[Exercise goal]: Whatever the data contains, copy all of it exactly.

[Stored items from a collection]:
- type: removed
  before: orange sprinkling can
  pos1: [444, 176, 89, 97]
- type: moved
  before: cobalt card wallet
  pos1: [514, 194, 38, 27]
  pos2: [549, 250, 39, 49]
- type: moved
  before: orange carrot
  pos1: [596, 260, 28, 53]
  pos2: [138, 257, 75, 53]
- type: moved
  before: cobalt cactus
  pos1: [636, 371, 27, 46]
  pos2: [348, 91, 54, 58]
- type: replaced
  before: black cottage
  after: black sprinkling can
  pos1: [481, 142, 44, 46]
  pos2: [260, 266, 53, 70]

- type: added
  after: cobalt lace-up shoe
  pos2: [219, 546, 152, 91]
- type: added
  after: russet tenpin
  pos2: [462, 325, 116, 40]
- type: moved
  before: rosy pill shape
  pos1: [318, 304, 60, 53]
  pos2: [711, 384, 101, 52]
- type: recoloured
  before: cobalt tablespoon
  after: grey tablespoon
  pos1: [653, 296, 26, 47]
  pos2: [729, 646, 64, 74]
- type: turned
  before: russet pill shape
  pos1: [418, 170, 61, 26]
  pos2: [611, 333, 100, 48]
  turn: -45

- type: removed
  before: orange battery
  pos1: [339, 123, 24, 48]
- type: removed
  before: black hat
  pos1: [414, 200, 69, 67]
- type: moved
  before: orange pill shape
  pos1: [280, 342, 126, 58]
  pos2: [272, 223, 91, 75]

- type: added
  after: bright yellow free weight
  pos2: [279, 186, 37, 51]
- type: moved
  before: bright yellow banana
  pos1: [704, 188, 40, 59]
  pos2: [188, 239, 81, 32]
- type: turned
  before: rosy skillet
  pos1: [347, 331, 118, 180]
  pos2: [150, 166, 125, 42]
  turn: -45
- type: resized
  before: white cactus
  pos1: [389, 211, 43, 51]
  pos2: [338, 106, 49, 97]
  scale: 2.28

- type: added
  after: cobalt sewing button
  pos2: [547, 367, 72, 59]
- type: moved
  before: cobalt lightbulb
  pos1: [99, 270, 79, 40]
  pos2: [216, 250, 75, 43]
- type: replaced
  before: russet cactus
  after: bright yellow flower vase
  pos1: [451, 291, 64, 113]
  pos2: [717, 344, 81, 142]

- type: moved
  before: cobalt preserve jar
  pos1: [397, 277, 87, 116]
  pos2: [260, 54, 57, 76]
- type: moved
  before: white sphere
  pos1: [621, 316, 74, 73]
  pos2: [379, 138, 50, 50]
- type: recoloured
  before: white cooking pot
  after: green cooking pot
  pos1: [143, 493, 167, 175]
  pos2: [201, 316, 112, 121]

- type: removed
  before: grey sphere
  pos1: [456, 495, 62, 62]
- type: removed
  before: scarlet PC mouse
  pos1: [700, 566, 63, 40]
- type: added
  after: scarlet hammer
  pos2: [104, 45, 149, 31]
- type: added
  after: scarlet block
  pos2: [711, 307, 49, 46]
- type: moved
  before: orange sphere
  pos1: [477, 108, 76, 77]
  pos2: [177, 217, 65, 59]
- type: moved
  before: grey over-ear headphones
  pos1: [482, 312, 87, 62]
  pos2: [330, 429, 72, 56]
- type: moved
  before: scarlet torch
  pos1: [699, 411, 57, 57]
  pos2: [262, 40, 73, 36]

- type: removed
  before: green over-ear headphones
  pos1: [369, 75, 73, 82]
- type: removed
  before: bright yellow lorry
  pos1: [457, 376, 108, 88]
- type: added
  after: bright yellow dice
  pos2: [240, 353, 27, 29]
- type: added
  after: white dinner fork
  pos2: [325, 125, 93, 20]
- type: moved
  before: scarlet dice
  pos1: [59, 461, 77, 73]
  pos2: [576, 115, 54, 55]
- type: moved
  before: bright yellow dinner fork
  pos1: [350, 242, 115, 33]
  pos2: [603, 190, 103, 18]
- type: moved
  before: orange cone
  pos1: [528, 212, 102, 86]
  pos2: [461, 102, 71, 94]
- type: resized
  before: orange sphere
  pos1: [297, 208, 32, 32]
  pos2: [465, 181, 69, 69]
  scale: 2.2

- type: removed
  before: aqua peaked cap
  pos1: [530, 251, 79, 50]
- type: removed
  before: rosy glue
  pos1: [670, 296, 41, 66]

[Expected answer]:
- type: removed
  before: orange sprinkling can
  pos1: [444, 176, 89, 97]
- type: moved
  before: cobalt card wallet
  pos1: [514, 194, 38, 27]
  pos2: [549, 250, 39, 49]
- type: moved
  before: orange carrot
  pos1: [596, 260, 28, 53]
  pos2: [138, 257, 75, 53]
- type: moved
  before: cobalt cactus
  pos1: [636, 371, 27, 46]
  pos2: [348, 91, 54, 58]
- type: replaced
  before: black cottage
  after: black sprinkling can
  pos1: [481, 142, 44, 46]
  pos2: [260, 266, 53, 70]

- type: added
  after: cobalt lace-up shoe
  pos2: [219, 546, 152, 91]
- type: added
  after: russet tenpin
  pos2: [462, 325, 116, 40]
- type: moved
  before: rosy pill shape
  pos1: [318, 304, 60, 53]
  pos2: [711, 384, 101, 52]
- type: recoloured
  before: cobalt tablespoon
  after: grey tablespoon
  pos1: [653, 296, 26, 47]
  pos2: [729, 646, 64, 74]
- type: turned
  before: russet pill shape
  pos1: [418, 170, 61, 26]
  pos2: [611, 333, 100, 48]
  turn: -45

- type: removed
  before: orange battery
  pos1: [339, 123, 24, 48]
- type: removed
  before: black hat
  pos1: [414, 200, 69, 67]
- type: moved
  before: orange pill shape
  pos1: [280, 342, 126, 58]
  pos2: [272, 223, 91, 75]

- type: added
  after: bright yellow free weight
  pos2: [279, 186, 37, 51]
- type: moved
  before: bright yellow banana
  pos1: [704, 188, 40, 59]
  pos2: [188, 239, 81, 32]
- type: turned
  before: rosy skillet
  pos1: [347, 331, 118, 180]
  pos2: [150, 166, 125, 42]
  turn: -45
- type: resized
  before: white cactus
  pos1: [389, 211, 43, 51]
  pos2: [338, 106, 49, 97]
  scale: 2.28

- type: added
  after: cobalt sewing button
  pos2: [547, 367, 72, 59]
- type: moved
  before: cobalt lightbulb
  pos1: [99, 270, 79, 40]
  pos2: [216, 250, 75, 43]
- type: replaced
  before: russet cactus
  after: bright yellow flower vase
  pos1: [451, 291, 64, 113]
  pos2: [717, 344, 81, 142]

- type: moved
  before: cobalt preserve jar
  pos1: [397, 277, 87, 116]
  pos2: [260, 54, 57, 76]
- type: moved
  before: white sphere
  pos1: [621, 316, 74, 73]
  pos2: [379, 138, 50, 50]
- type: recoloured
  before: white cooking pot
  after: green cooking pot
  pos1: [143, 493, 167, 175]
  pos2: [201, 316, 112, 121]

- type: removed
  before: grey sphere
  pos1: [456, 495, 62, 62]
- type: removed
  before: scarlet PC mouse
  pos1: [700, 566, 63, 40]
- type: added
  after: scarlet hammer
  pos2: [104, 45, 149, 31]
- type: added
  after: scarlet block
  pos2: [711, 307, 49, 46]
- type: moved
  before: orange sphere
  pos1: [477, 108, 76, 77]
  pos2: [177, 217, 65, 59]
- type: moved
  before: grey over-ear headphones
  pos1: [482, 312, 87, 62]
  pos2: [330, 429, 72, 56]
- type: moved
  before: scarlet torch
  pos1: [699, 411, 57, 57]
  pos2: [262, 40, 73, 36]

- type: removed
  before: green over-ear headphones
  pos1: [369, 75, 73, 82]
- type: removed
  before: bright yellow lorry
  pos1: [457, 376, 108, 88]
- type: added
  after: bright yellow dice
  pos2: [240, 353, 27, 29]
- type: added
  after: white dinner fork
  pos2: [325, 125, 93, 20]
- type: moved
  before: scarlet dice
  pos1: [59, 461, 77, 73]
  pos2: [576, 115, 54, 55]
- type: moved
  before: bright yellow dinner fork
  pos1: [350, 242, 115, 33]
  pos2: [603, 190, 103, 18]
- type: moved
  before: orange cone
  pos1: [528, 212, 102, 86]
  pos2: [461, 102, 71, 94]
- type: resized
  before: orange sphere
  pos1: [297, 208, 32, 32]
  pos2: [465, 181, 69, 69]
  scale: 2.2

- type: removed
  before: aqua peaked cap
  pos1: [530, 251, 79, 50]
- type: removed
  before: rosy glue
  pos1: [670, 296, 41, 66]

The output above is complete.